▶ _Activity_
Write out the line with "C4: 3.3nF (GND, VCTRL) -> 3.3nF (BUF, CN1/1)" and every later line through the end of the data below, exactly as given, with no pictures in the copy.

▶ _Information_
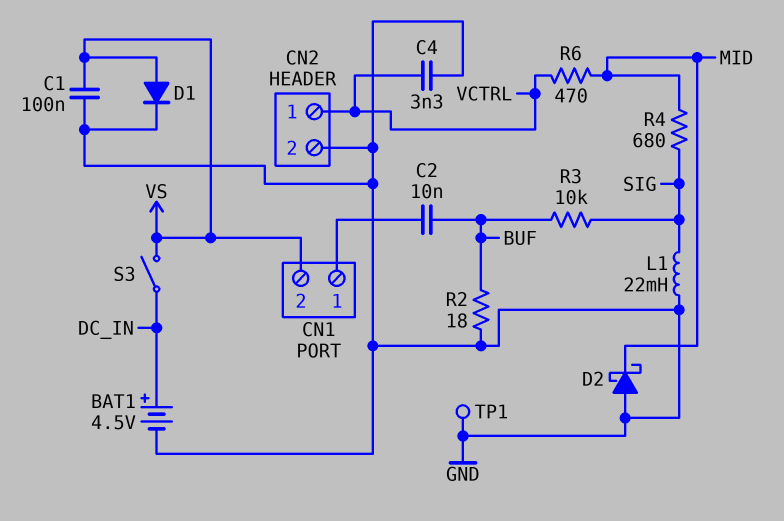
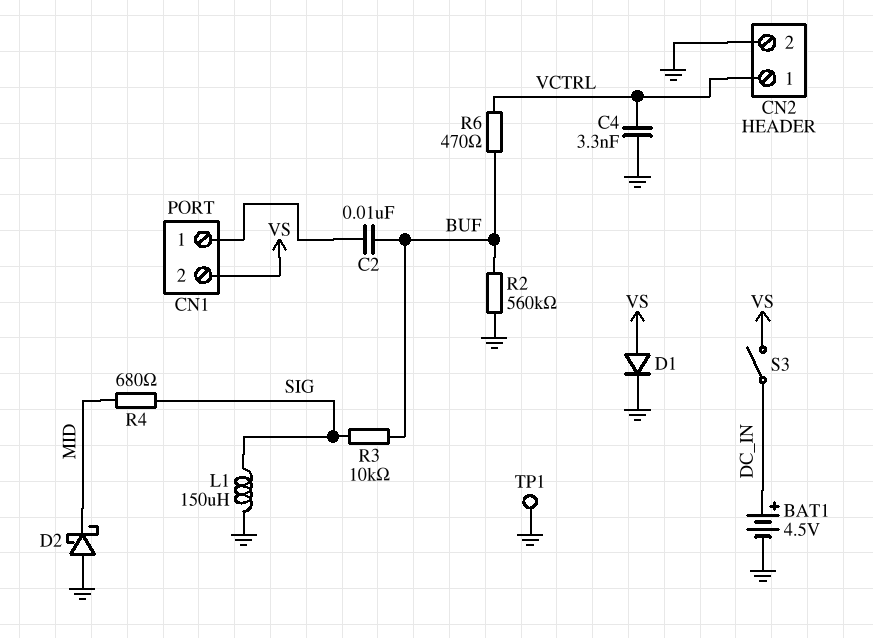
C1: 100nF (GND, VS) -> none
L1: 22mH (GND, SIG) -> 150uH (GND, SIG)
R2: 18 (BUF, GND) -> 560k (BUF, GND)
R6: 470 (MID, VCTRL) -> 470 (BUF, VCTRL)

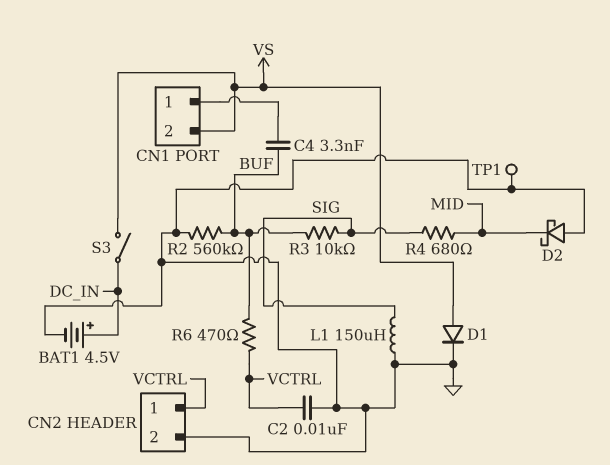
C2: 10nF (BUF, CN1/1) -> 10nF (GND, VCTRL)
C4: 3.3nF (GND, VCTRL) -> 3.3nF (BUF, CN1/1)

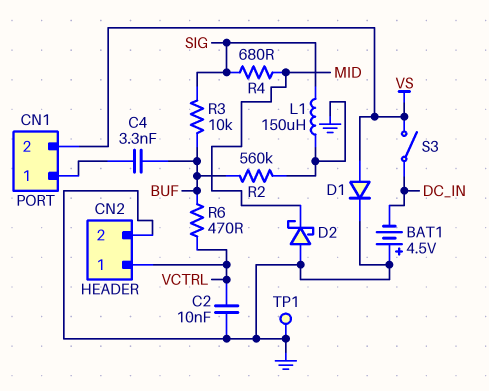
BAT1: 4.5V (plus DC_IN, minus GND) -> 4.5V (plus GND, minus DC_IN)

▶ _Reply to the exercise_
C4: 3.3nF (GND, VCTRL) -> 3.3nF (BUF, CN1/1)

BAT1: 4.5V (plus DC_IN, minus GND) -> 4.5V (plus GND, minus DC_IN)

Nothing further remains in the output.